Copy each line containing the word "Masks" from the records that follow, please.

◇ ◇ ◇

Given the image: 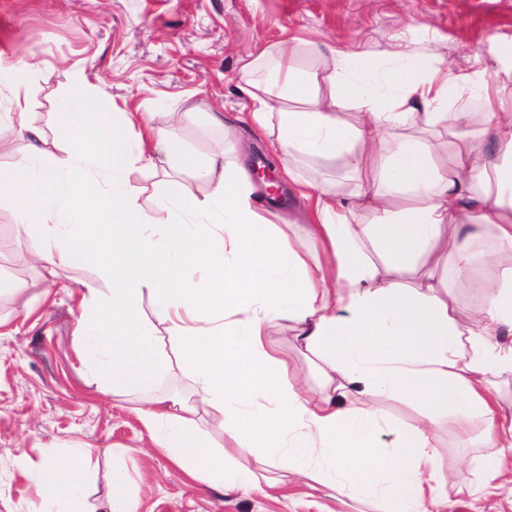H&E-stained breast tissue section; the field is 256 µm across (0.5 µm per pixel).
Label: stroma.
Instances as JSON below:
<instances>
[{
	"label": "stroma",
	"instance_id": "35a3bbf8",
	"mask_svg": "<svg viewBox=\"0 0 512 512\" xmlns=\"http://www.w3.org/2000/svg\"><path fill=\"white\" fill-rule=\"evenodd\" d=\"M509 39L512 0H0V65H29L37 92L28 110L52 167L69 157L56 101L76 78L95 86L103 111L154 113L194 155L220 145L249 168L269 156L271 132L253 123L255 104L240 88L247 54L291 49L296 64L316 70L325 61L308 52L310 41L361 54L415 47L464 72L481 62L492 78L504 67L497 45ZM215 112L232 137L210 123ZM15 224L13 200L0 198V274L23 290L0 291L7 322L0 335V512H49L35 477L51 456L73 448L89 454L69 467L57 494L83 483L85 512H107L116 467L131 480L138 512H372L283 471L282 487L265 495L191 481L140 420L150 392L112 394L77 355V290L96 278L95 267L77 264L47 286L31 260L36 235L18 233ZM435 446L443 470L483 453L478 436L463 439L445 423ZM501 483L478 501L448 486L446 512H512L511 471Z\"/></svg>",
	"mask_w": 512,
	"mask_h": 512
}]
</instances>
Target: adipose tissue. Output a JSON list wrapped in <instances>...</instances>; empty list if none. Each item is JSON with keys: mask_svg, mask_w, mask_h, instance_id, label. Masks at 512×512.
<instances>
[{"mask_svg": "<svg viewBox=\"0 0 512 512\" xmlns=\"http://www.w3.org/2000/svg\"><path fill=\"white\" fill-rule=\"evenodd\" d=\"M309 48L328 54L324 68L265 49L242 73L253 121L276 118L269 147L307 202L301 235L258 210L247 170L223 147L196 164L153 120L138 127L100 111L81 79L57 103L71 144L60 168L45 165L42 133L16 100L12 120L29 145L0 172V194L16 201L18 231L36 233L47 283L80 260L96 267L77 336L97 382L122 394L174 367L191 380L153 396L140 418L194 482L249 492L277 487L270 473L285 470L386 512H443L447 484L492 486L512 458V405L493 388L512 374V113L494 82L441 71L420 53ZM467 93L479 112L455 109ZM344 102L359 106L357 124L337 112ZM304 156L340 160L355 189L311 184ZM158 162L190 170L209 194L145 195L129 172ZM488 233L495 246H483ZM445 260L461 281L479 266L499 271L468 314L440 286ZM147 294L151 322L140 313ZM283 331L311 356L319 390L288 372L275 344ZM371 397L412 399L419 416L391 427ZM210 408L259 468L212 448L198 424ZM443 420L463 436L481 425L489 453L478 473L463 461L434 467Z\"/></svg>", "mask_w": 512, "mask_h": 512, "instance_id": "1", "label": "adipose tissue"}]
</instances>
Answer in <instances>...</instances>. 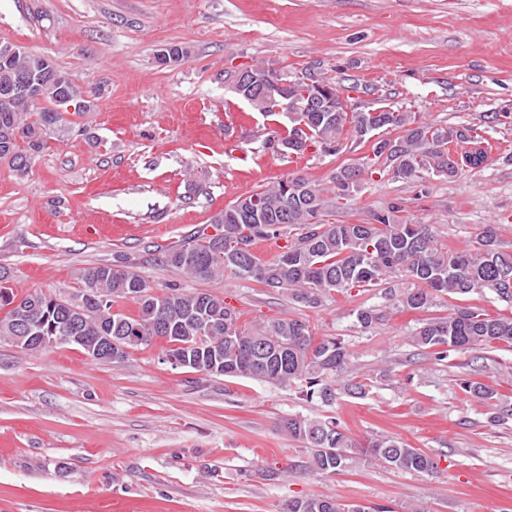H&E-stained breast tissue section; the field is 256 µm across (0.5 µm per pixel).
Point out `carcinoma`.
<instances>
[{
  "instance_id": "cac0c4a2",
  "label": "carcinoma",
  "mask_w": 512,
  "mask_h": 512,
  "mask_svg": "<svg viewBox=\"0 0 512 512\" xmlns=\"http://www.w3.org/2000/svg\"><path fill=\"white\" fill-rule=\"evenodd\" d=\"M48 58L20 52L0 62V98L19 73H41ZM336 93L331 112L305 108L308 97L325 90ZM288 95L300 105L287 119L279 139L289 154L313 151L339 153L344 140L358 143L372 138L371 154L356 168L346 165L332 178L336 208L359 192L362 182L375 174L419 182L458 176L463 167H476L492 150L487 138L470 125L438 126L418 113L387 105L368 110L350 109L339 96L336 80L303 74L288 80ZM39 106L27 98H14L8 110L0 107V158L18 171L31 168L47 140H60L71 132V122L53 111L54 96ZM398 131L395 138L375 136L380 129ZM391 205L372 212L363 224L324 222L326 202L316 185L302 176H289L276 184L240 197L214 221L215 233L192 245L163 251L160 263L180 270L190 280H214L226 273L279 289L292 301L318 308L335 296L352 295L355 288H372L389 278H401L410 287L390 293L397 307L423 312L444 297L464 298L485 290L512 304V253L503 250L499 225L485 224L474 244L448 250L429 224H416ZM293 235V240L271 259L255 252L257 241ZM12 272L0 266V342L15 337L48 336L53 346H76L93 360L103 336L119 341L124 349L112 358L122 363L130 352L160 343L164 354L179 353L186 367L204 375L212 369L224 377H243L297 388L307 400L331 407L343 395L361 398L366 384L338 383L347 369L350 351L339 336H313L309 325L296 318H279L251 329L240 325L241 313L212 292L169 287L160 292L127 265L104 264L79 274L84 288L64 294L33 291L20 295L8 285ZM136 305L128 314L123 304ZM375 306L356 310V320L369 328L385 320ZM413 342L437 361L448 350L483 352L500 345L512 348V313H496L455 305L445 316L419 323ZM469 396L491 406L498 393L479 381L463 383ZM282 429L312 449L309 468L324 477L347 471L354 463L374 462L402 472L431 473L435 458L391 435L376 434L360 442L334 418L290 416ZM281 512H390L379 505L346 504L328 495L286 500Z\"/></svg>"
}]
</instances>
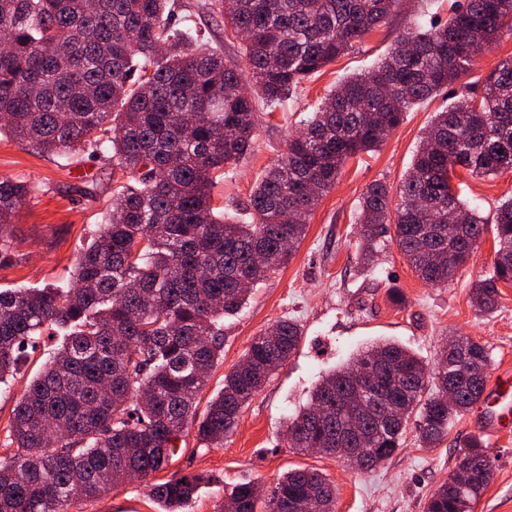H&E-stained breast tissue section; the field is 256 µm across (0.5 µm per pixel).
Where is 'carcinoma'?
<instances>
[{"instance_id":"cac0c4a2","label":"carcinoma","mask_w":512,"mask_h":512,"mask_svg":"<svg viewBox=\"0 0 512 512\" xmlns=\"http://www.w3.org/2000/svg\"><path fill=\"white\" fill-rule=\"evenodd\" d=\"M171 0H0V136L34 144L65 165L83 156L104 166L86 183L126 177L105 219L81 250L72 282L0 290V385L14 377L24 346L49 332L58 344L14 410L16 451L0 461V512H68L131 477L163 470L175 442L195 430L221 448L245 406L298 348L301 326L279 319L254 337L224 374L223 388L197 418L198 398L224 357V317L250 286L280 271L306 235L323 192L345 162L376 150L405 112L454 84L476 48L512 23V0H463L441 23L407 32L370 71L342 80L312 106L288 152L258 180L249 220L214 212L216 173L253 148L257 103L277 109L303 82L386 23L399 0H224L241 33L250 82L200 31L174 20ZM471 177L512 169V58L473 94L438 112L399 189L396 245L423 283L448 284L485 231V219L451 185L455 167ZM38 184L0 176V264L12 259L11 219ZM390 190L369 185L358 224L364 262L389 223ZM491 272L471 289L477 311H492L498 283L512 282V199L494 217ZM371 362L384 377V422L336 413L354 374ZM489 352L469 337L441 353L434 370L416 353L381 341L328 373L310 402L285 422L292 447L354 448L351 423L373 434L355 463L372 470L396 451L411 416L424 448H436L452 417L485 389L476 375ZM434 393L424 396L428 383ZM451 402H443L448 394ZM463 460L472 472L427 499L424 512H472L493 479L477 438ZM203 475L150 485L157 512H186ZM255 483L224 491L236 512H334L336 488L318 471L291 469L256 495Z\"/></svg>"}]
</instances>
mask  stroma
<instances>
[{"label":"stroma","instance_id":"1","mask_svg":"<svg viewBox=\"0 0 512 512\" xmlns=\"http://www.w3.org/2000/svg\"><path fill=\"white\" fill-rule=\"evenodd\" d=\"M220 3L176 0L177 13L192 16L227 62L243 65L238 39L224 29ZM427 6L444 20L457 2L402 0L387 23L365 36L359 49L311 75L301 92L275 111L258 109L251 153L225 168L211 189L215 211L244 213L255 182L286 152L290 136L307 117L309 104L344 77L365 72L383 58ZM510 57L512 32L507 31L454 85L407 112L377 151L348 160L312 212L306 235L288 265L259 282L245 308L225 319L224 358L211 372L202 393L206 400L222 388L225 372L243 358L253 338L275 321L296 319L303 337L288 364L249 402L223 447H205L194 433H186L166 469L154 474L157 482L194 474L212 476V483L201 487L189 512H218L226 485L250 480L269 485L299 467L316 469L335 485L336 512H423L425 502L453 473L473 437L488 448L494 469L473 512H512V434L484 433L486 416L478 407L455 417L436 448L420 447L414 430H407L402 446L368 472L330 456L297 451L283 437L286 416L307 403L321 377L380 340L397 341L433 365L449 338L468 336L488 349L489 378L512 369V282L500 284L493 312H477L471 303L473 282L491 268L495 257L496 233L490 219L496 207L512 197V170L484 179L457 170L462 199L488 224L469 263L443 288L418 279L403 259L390 224L372 265L363 267L356 221L359 200L370 184L382 181L391 193H398L434 114L445 110L453 96L481 89L495 65ZM100 166V160L86 158L78 168L64 167L53 154L0 137V175L31 179L42 186L41 192L23 201L12 219L14 255L11 263L0 267L1 289L70 279L82 246L95 234L112 198L108 184L93 199L80 192ZM54 344L45 335L29 344L11 387L0 389L1 460L13 453L8 440L13 410ZM70 512H156V506L145 484L132 480L98 500L76 501Z\"/></svg>","mask_w":512,"mask_h":512}]
</instances>
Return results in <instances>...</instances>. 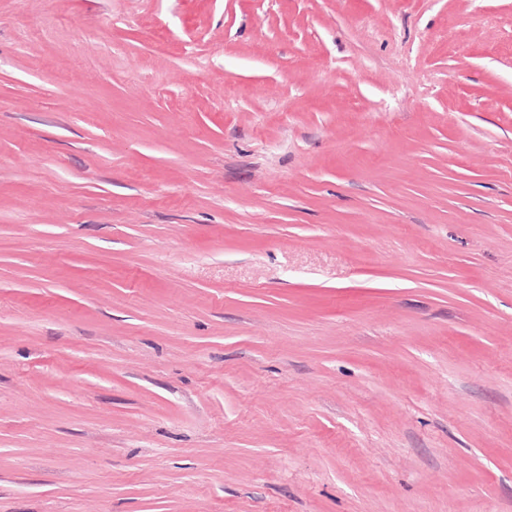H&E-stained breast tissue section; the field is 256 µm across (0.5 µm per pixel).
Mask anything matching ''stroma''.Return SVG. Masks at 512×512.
Masks as SVG:
<instances>
[{"instance_id":"1","label":"stroma","mask_w":512,"mask_h":512,"mask_svg":"<svg viewBox=\"0 0 512 512\" xmlns=\"http://www.w3.org/2000/svg\"><path fill=\"white\" fill-rule=\"evenodd\" d=\"M0 512H512V0H0Z\"/></svg>"}]
</instances>
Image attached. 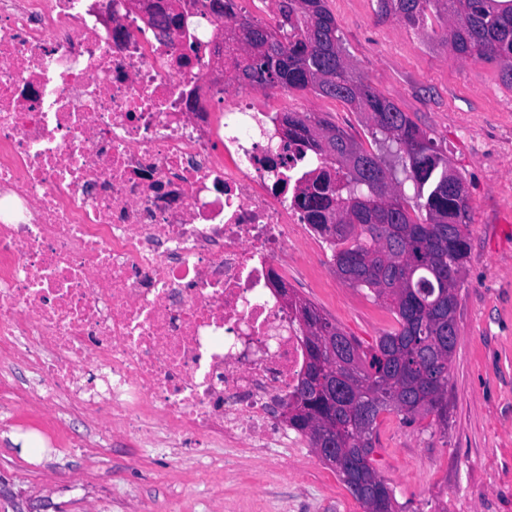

◇ ◇ ◇

THE ANSWER:
Target: adipose tissue. Output a JSON list wrapped in <instances>...</instances>; empty list if none. Each item is JSON with keys: mask_svg, mask_w, mask_h, instance_id, label. Masks at 512×512.
Mask anything matching ''stroma''.Return SVG. Masks at 512×512.
Masks as SVG:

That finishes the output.